DATA FOR THIS TASK.
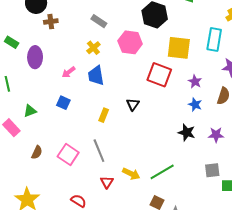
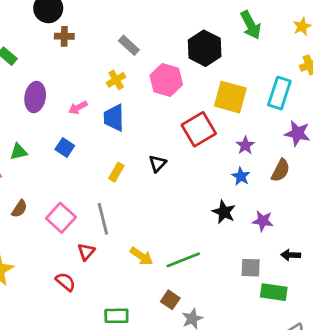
purple ellipse: (35, 57) -> (35, 97), moved
red square: (159, 75) -> (199, 129), turned 30
red triangle: (107, 182) -> (86, 252), moved

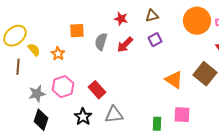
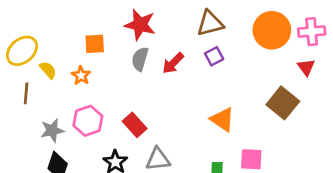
brown triangle: (152, 16) -> (210, 23), size x1.5
red star: (121, 19) -> (140, 25), moved, size x1.6
orange square: (77, 31) -> (95, 44), moved
orange triangle: (174, 80) -> (222, 119), moved

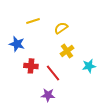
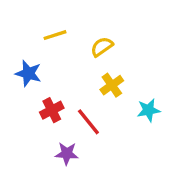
red cross: (31, 66) -> (52, 110), turned -32
purple star: (48, 95) -> (67, 154), moved

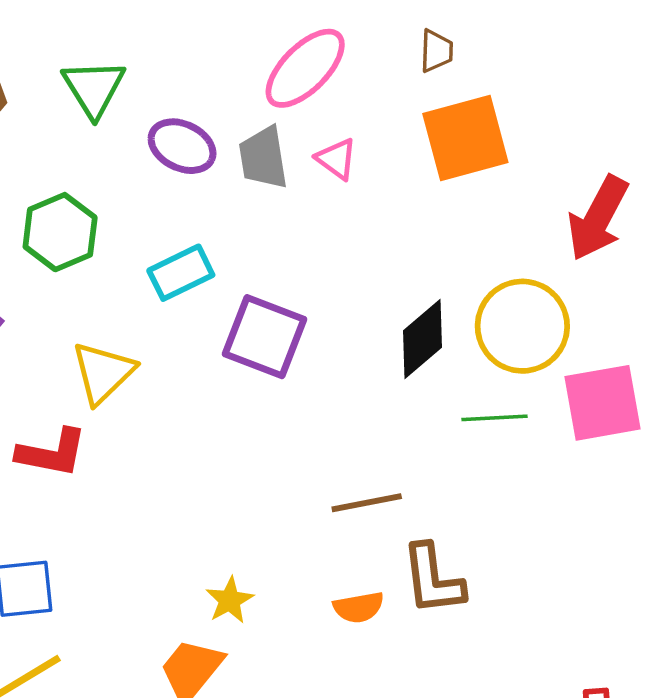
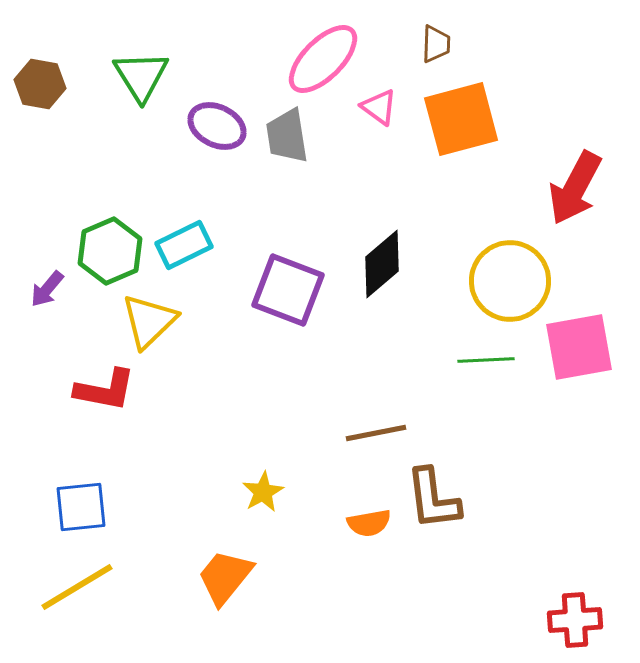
pink triangle: (337, 159) -> (379, 107), moved
green hexagon: (60, 232) -> (110, 251), moved
cyan rectangle: (181, 273) -> (184, 245), moved
black diamond: (422, 339) -> (382, 264), moved
yellow star: (230, 600) -> (263, 492), moved

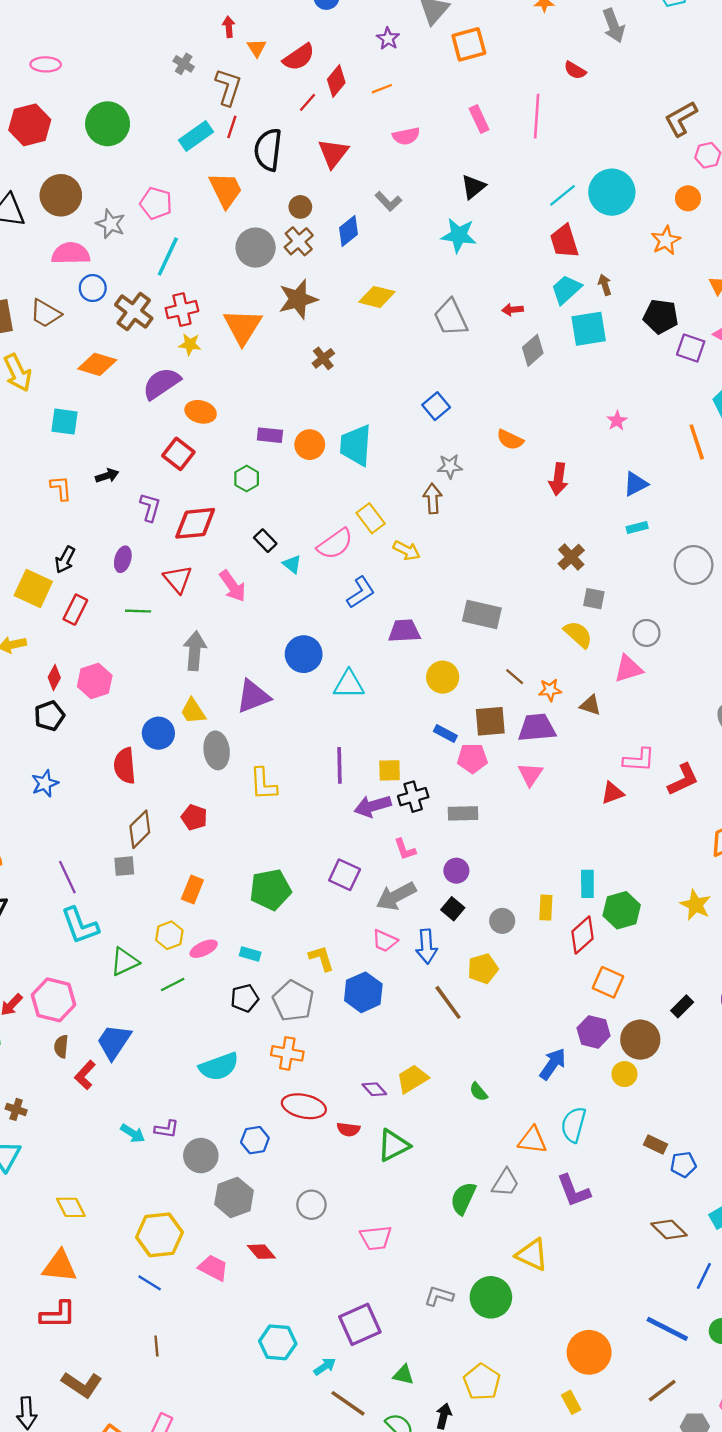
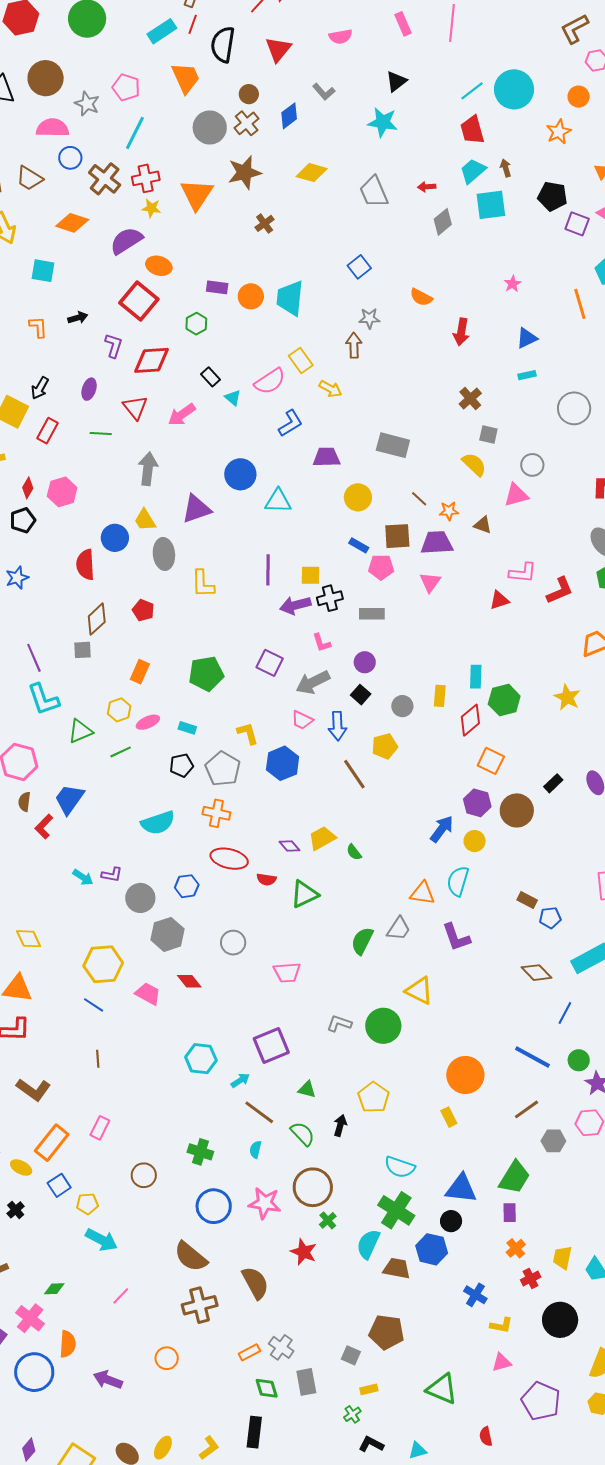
red square: (178, 454) -> (139, 301), size x1.4
pink arrow: (233, 586) -> (182, 415), turned 88
yellow circle: (624, 1074) -> (475, 841), moved
green semicircle: (478, 1092) -> (354, 852), moved

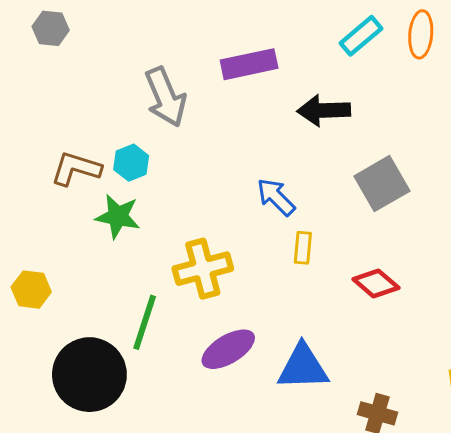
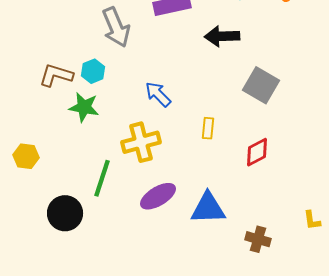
gray square: (382, 184) -> (261, 85), turned -30
blue arrow: (276, 197) -> (158, 94), moved
red diamond: (376, 284) -> (257, 152), turned -68
black circle: (89, 375) -> (65, 213), size x0.7

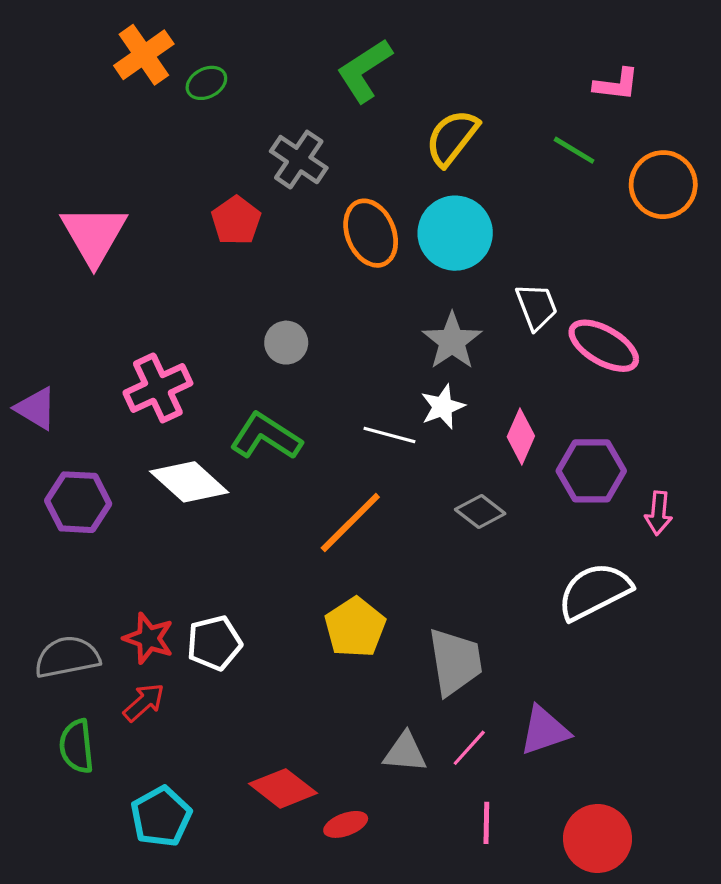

WORK TASK. Set the listing down exactly, without its pictures.

SOLVED EXERCISE.
purple ellipse: (35, 57) -> (35, 97), moved
red square: (159, 75) -> (199, 129), turned 30
red triangle: (107, 182) -> (86, 252), moved

brown triangle: (152, 16) -> (210, 23), size x1.5
red star: (121, 19) -> (140, 25), moved, size x1.6
orange square: (77, 31) -> (95, 44), moved
orange triangle: (174, 80) -> (222, 119), moved

red cross: (31, 66) -> (52, 110), turned -32
purple star: (48, 95) -> (67, 154), moved

pink triangle: (337, 159) -> (379, 107), moved
green hexagon: (60, 232) -> (110, 251), moved
cyan rectangle: (181, 273) -> (184, 245), moved
black diamond: (422, 339) -> (382, 264), moved
yellow star: (230, 600) -> (263, 492), moved

red square: (178, 454) -> (139, 301), size x1.4
pink arrow: (233, 586) -> (182, 415), turned 88
yellow circle: (624, 1074) -> (475, 841), moved
green semicircle: (478, 1092) -> (354, 852), moved

gray square: (382, 184) -> (261, 85), turned -30
blue arrow: (276, 197) -> (158, 94), moved
red diamond: (376, 284) -> (257, 152), turned -68
black circle: (89, 375) -> (65, 213), size x0.7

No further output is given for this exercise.